EXERCISE INSTRUCTIONS | Report every line in the listing that contains the string "none".

STUDY MATERIAL |

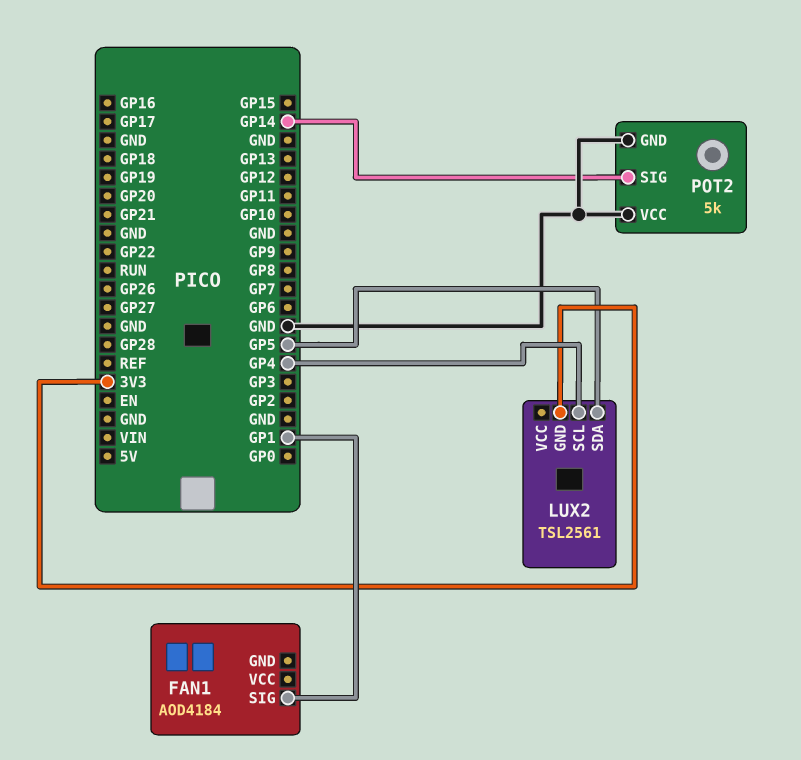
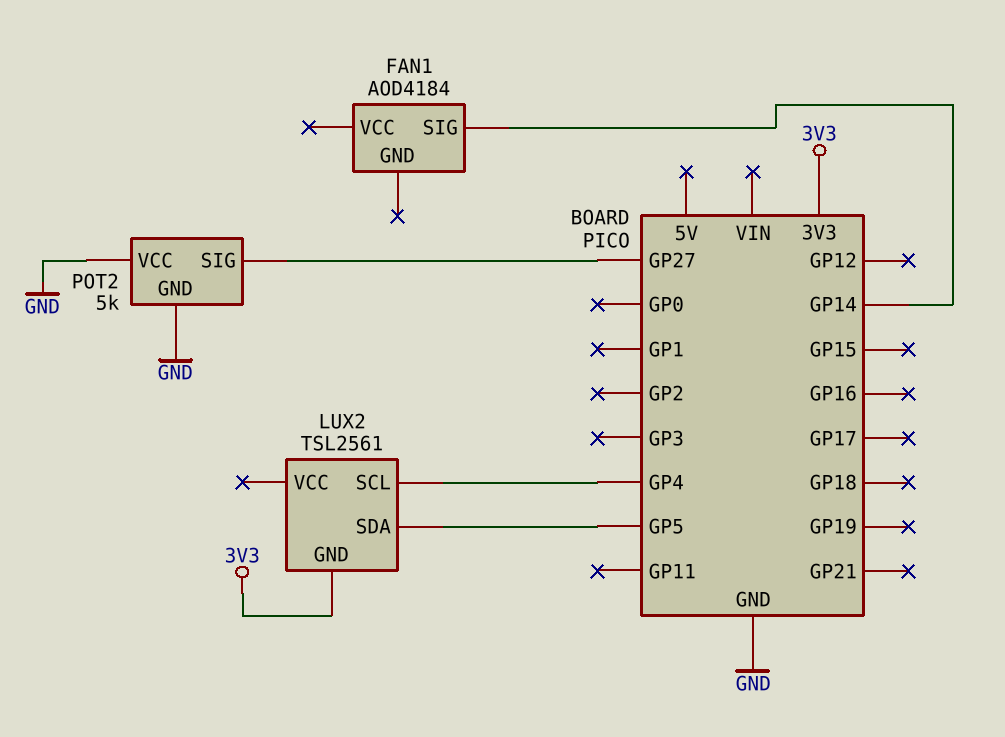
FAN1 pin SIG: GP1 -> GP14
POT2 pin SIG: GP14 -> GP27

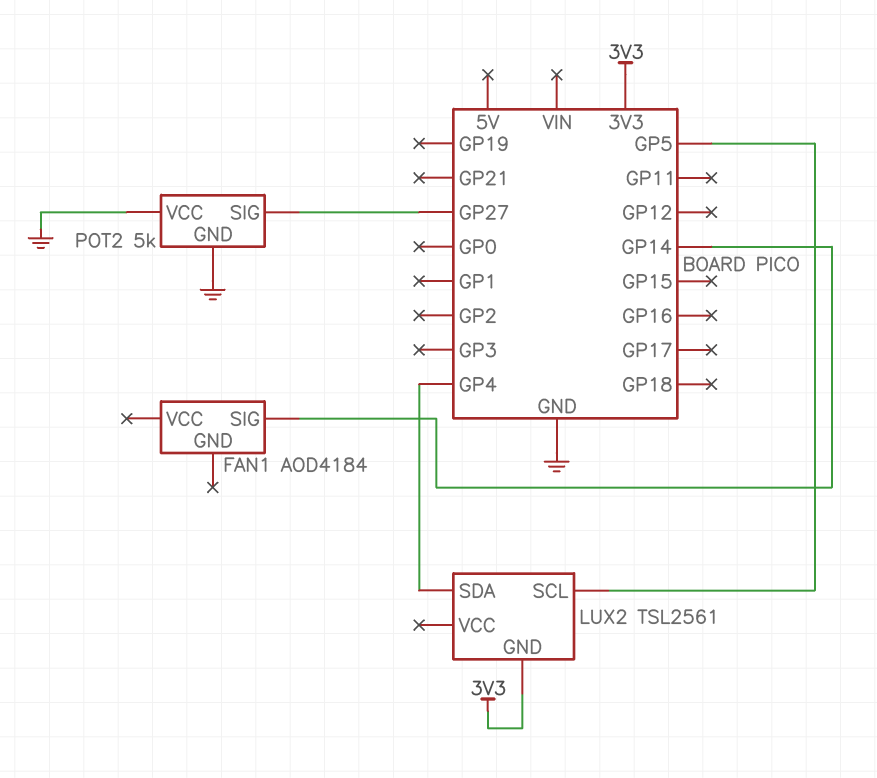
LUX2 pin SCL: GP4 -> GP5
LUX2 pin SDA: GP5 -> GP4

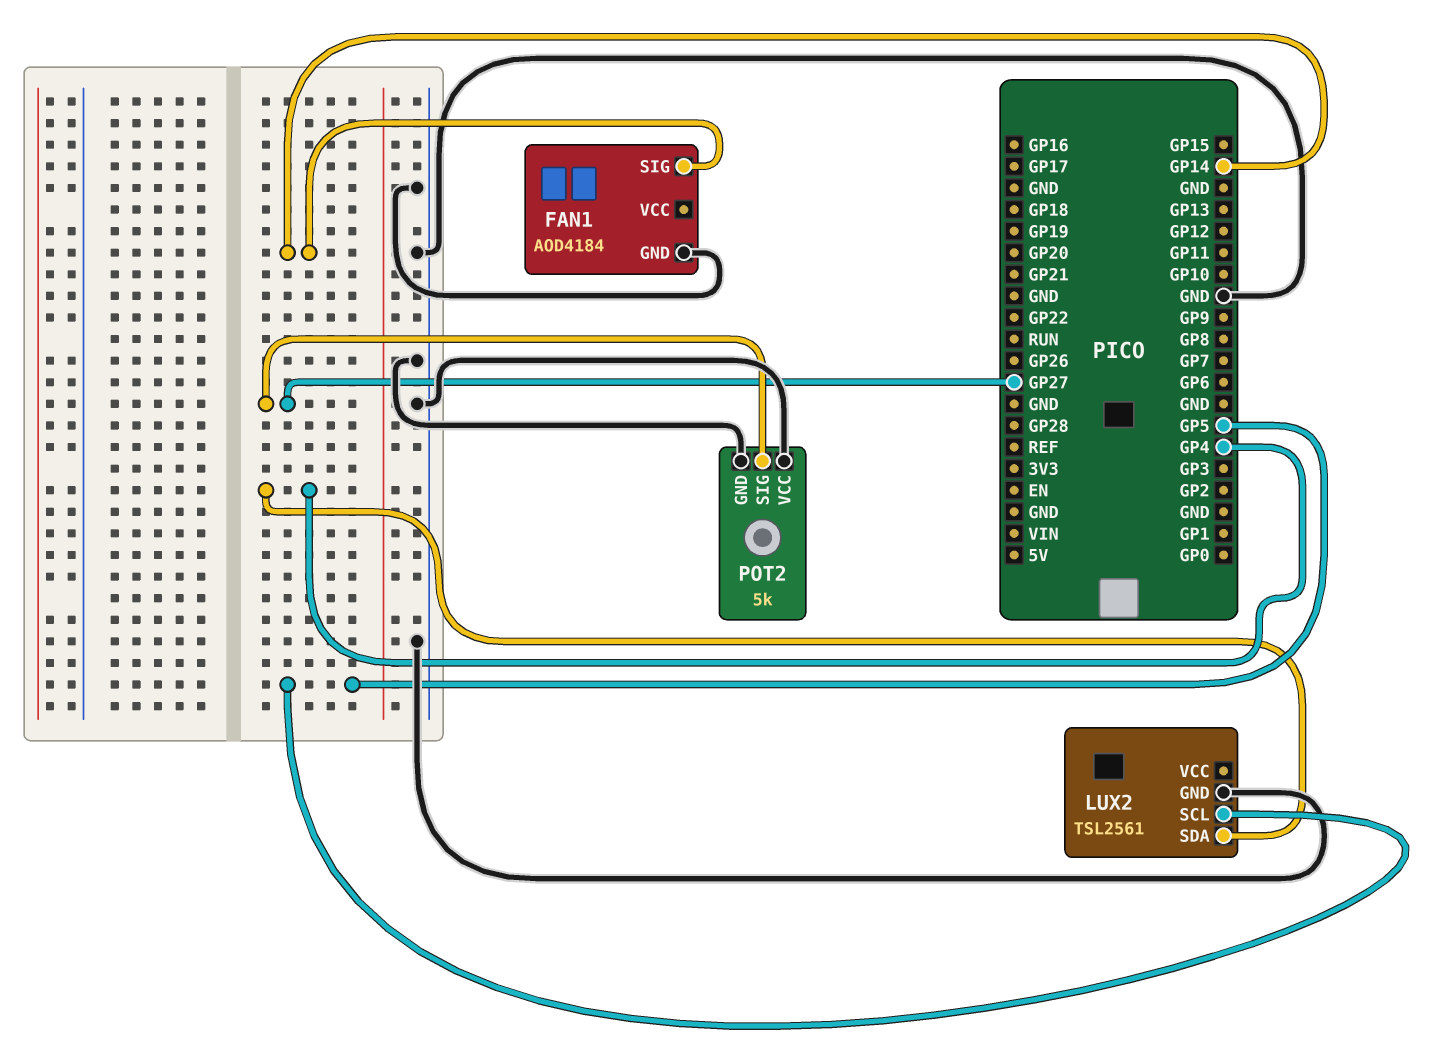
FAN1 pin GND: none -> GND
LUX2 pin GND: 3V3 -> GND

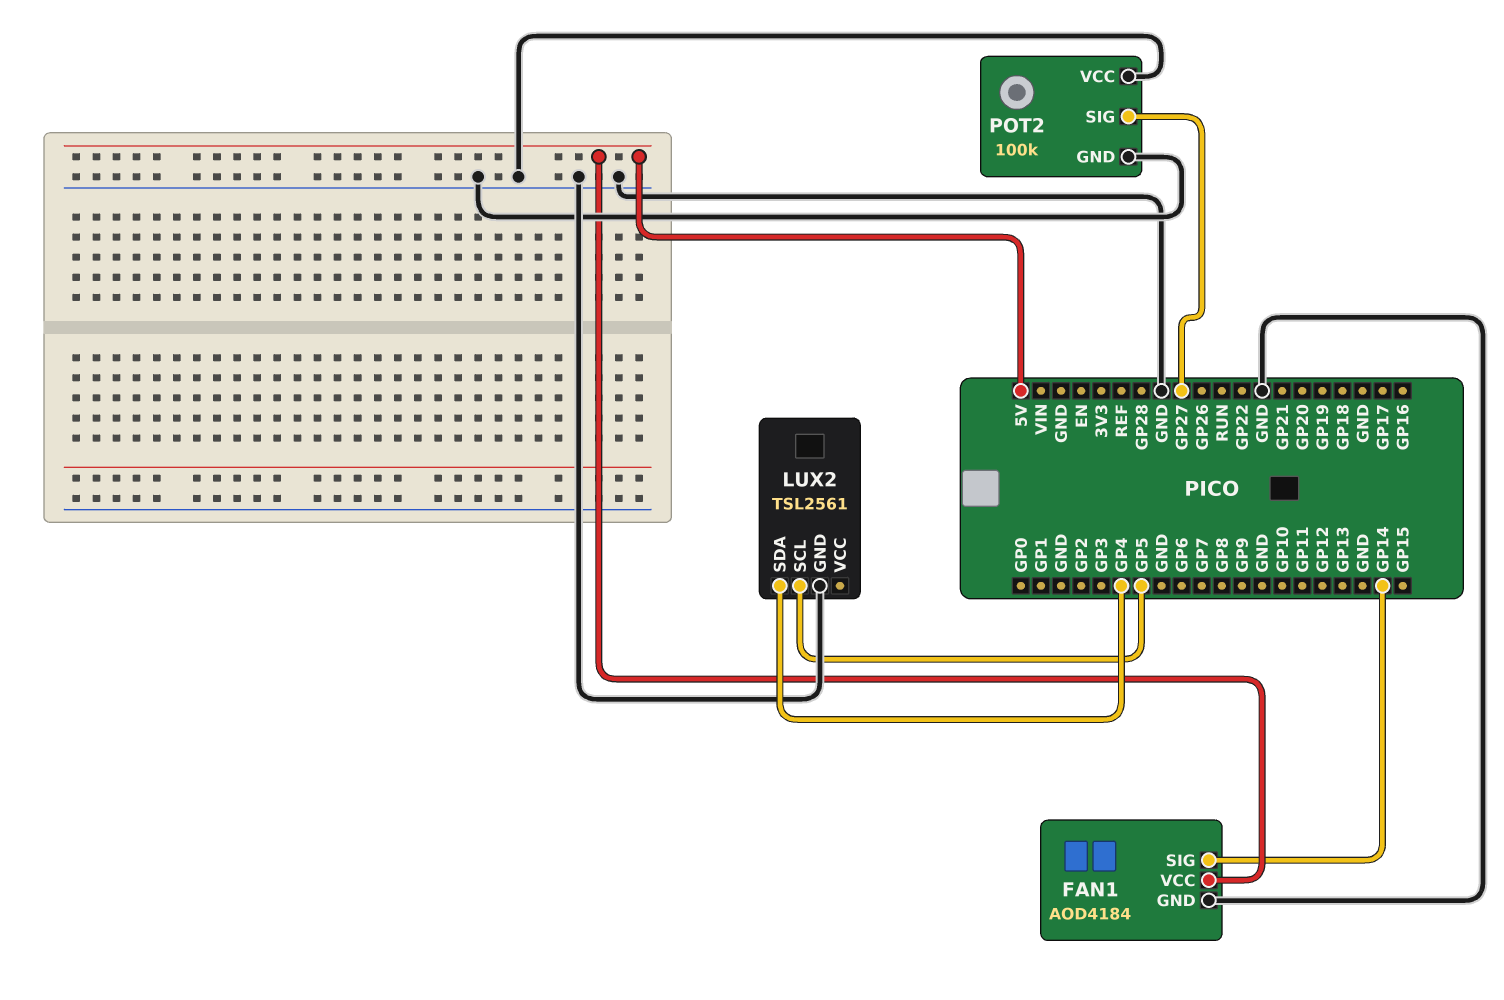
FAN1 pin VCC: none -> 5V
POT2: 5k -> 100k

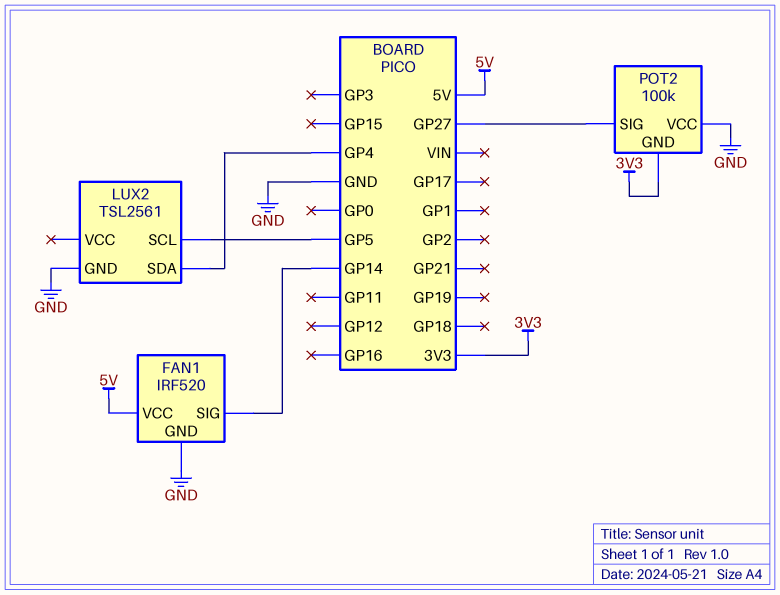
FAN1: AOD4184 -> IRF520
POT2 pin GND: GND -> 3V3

==

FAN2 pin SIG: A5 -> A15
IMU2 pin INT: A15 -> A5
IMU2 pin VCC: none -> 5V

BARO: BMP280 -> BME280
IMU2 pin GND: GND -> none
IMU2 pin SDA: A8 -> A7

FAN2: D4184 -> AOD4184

ANSWER BOX |
FAN1 pin GND: none -> GND
FAN1 pin VCC: none -> 5V
IMU2 pin VCC: none -> 5V
IMU2 pin GND: GND -> none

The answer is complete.